[Image change detection data]
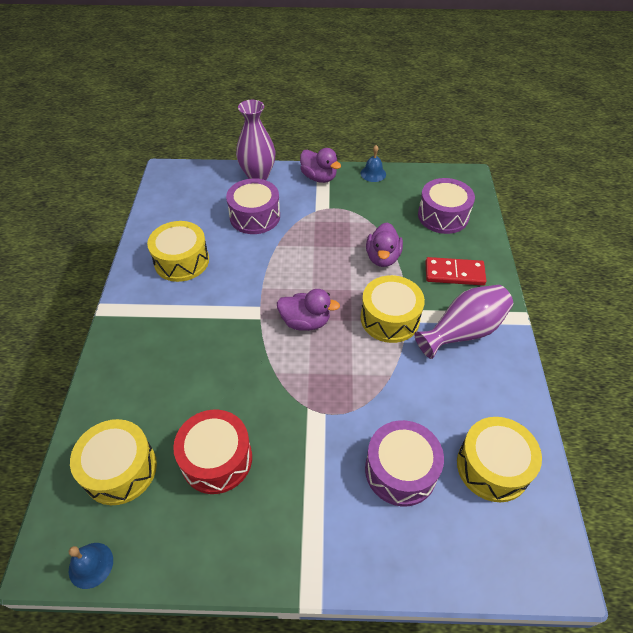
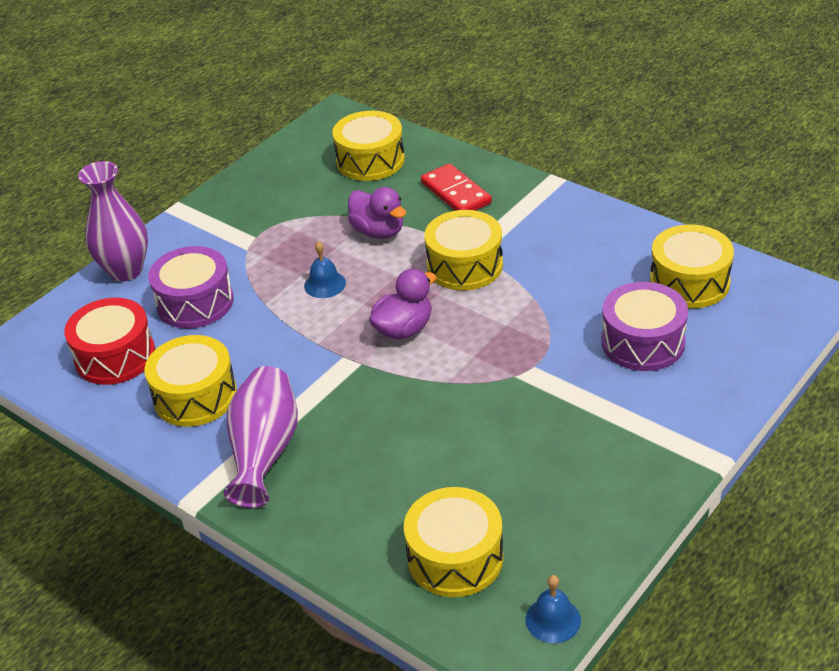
camera: 50 degrees left, 10 degrees down
(216, 459) = (513, 471): red drum -> red drum (115, 356)
(319, 177) = (195, 222): purple duck -> none
(373, 173) = (243, 178): blue bell -> blue bell (325, 284)
(443, 216) = (370, 160): purple drum -> yellow drum
(454, 273) = (455, 193): red domino -> red domino turned 75 degrees counterclockwise
(463, 331) = (532, 224): purple vase -> purple vase (264, 452)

PROBLEM TO WORK ON = Repeat only the lines running from the line that contains "(319, 177) = (195, 222): purple duck -> none" through the last line above, inclusive.

THE ANSWER =
(319, 177) = (195, 222): purple duck -> none
(373, 173) = (243, 178): blue bell -> blue bell (325, 284)
(443, 216) = (370, 160): purple drum -> yellow drum
(454, 273) = (455, 193): red domino -> red domino turned 75 degrees counterclockwise
(463, 331) = (532, 224): purple vase -> purple vase (264, 452)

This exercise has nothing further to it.